**** Data section
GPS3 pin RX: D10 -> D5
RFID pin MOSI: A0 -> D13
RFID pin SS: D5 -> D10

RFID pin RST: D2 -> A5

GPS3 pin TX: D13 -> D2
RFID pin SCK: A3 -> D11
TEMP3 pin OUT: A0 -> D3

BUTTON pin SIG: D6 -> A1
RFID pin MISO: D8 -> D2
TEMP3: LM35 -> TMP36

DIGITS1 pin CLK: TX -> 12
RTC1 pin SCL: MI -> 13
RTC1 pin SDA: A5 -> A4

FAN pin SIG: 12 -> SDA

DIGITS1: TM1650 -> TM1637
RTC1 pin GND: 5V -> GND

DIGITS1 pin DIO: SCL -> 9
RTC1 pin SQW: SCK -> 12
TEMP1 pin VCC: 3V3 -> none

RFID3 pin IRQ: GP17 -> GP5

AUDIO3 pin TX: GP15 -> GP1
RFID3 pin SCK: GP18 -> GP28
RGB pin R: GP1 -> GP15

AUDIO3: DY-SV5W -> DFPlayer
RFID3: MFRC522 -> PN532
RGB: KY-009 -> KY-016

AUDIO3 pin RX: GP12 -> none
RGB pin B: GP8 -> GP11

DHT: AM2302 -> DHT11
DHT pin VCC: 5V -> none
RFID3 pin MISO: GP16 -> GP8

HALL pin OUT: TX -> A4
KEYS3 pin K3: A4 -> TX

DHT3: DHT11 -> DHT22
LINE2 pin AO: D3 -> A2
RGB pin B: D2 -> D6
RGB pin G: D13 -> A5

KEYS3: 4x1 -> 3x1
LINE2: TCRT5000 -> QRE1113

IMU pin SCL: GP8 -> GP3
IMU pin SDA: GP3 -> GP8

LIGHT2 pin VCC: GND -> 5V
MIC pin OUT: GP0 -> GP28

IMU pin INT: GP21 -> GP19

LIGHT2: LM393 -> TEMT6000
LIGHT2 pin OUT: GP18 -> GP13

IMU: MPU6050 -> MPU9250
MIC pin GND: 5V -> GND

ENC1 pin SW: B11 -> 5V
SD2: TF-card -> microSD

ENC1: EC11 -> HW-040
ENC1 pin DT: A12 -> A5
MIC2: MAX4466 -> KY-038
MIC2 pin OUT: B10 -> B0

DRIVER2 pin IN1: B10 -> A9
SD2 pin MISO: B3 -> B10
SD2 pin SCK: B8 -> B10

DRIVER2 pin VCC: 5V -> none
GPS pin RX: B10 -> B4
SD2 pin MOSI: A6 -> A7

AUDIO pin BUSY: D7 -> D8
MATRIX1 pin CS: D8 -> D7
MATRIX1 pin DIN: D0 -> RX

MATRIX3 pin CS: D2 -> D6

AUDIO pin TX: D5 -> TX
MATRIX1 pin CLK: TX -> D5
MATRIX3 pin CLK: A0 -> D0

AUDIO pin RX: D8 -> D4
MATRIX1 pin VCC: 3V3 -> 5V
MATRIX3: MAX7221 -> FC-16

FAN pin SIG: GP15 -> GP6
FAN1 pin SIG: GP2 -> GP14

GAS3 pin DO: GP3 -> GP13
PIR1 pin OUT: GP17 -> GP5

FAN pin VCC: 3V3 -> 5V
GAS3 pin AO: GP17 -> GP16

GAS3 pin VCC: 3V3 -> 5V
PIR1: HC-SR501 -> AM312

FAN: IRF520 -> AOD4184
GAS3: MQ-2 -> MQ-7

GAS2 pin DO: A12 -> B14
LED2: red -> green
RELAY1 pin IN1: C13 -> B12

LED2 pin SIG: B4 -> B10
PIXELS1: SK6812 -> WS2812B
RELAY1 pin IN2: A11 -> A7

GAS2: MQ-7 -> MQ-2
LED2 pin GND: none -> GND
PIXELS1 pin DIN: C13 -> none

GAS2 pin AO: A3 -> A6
********
> _Task details_: Go to the line in the material above that contains "RGB pin B: D2 -> D6" and copy exactly from there through the line that contains "MATRIX1 pin CS: D8 -> D7", stopping after it.

> _Response to this exercise_:
RGB pin B: D2 -> D6
RGB pin G: D13 -> A5

KEYS3: 4x1 -> 3x1
LINE2: TCRT5000 -> QRE1113

IMU pin SCL: GP8 -> GP3
IMU pin SDA: GP3 -> GP8

LIGHT2 pin VCC: GND -> 5V
MIC pin OUT: GP0 -> GP28

IMU pin INT: GP21 -> GP19

LIGHT2: LM393 -> TEMT6000
LIGHT2 pin OUT: GP18 -> GP13

IMU: MPU6050 -> MPU9250
MIC pin GND: 5V -> GND

ENC1 pin SW: B11 -> 5V
SD2: TF-card -> microSD

ENC1: EC11 -> HW-040
ENC1 pin DT: A12 -> A5
MIC2: MAX4466 -> KY-038
MIC2 pin OUT: B10 -> B0

DRIVER2 pin IN1: B10 -> A9
SD2 pin MISO: B3 -> B10
SD2 pin SCK: B8 -> B10

DRIVER2 pin VCC: 5V -> none
GPS pin RX: B10 -> B4
SD2 pin MOSI: A6 -> A7

AUDIO pin BUSY: D7 -> D8
MATRIX1 pin CS: D8 -> D7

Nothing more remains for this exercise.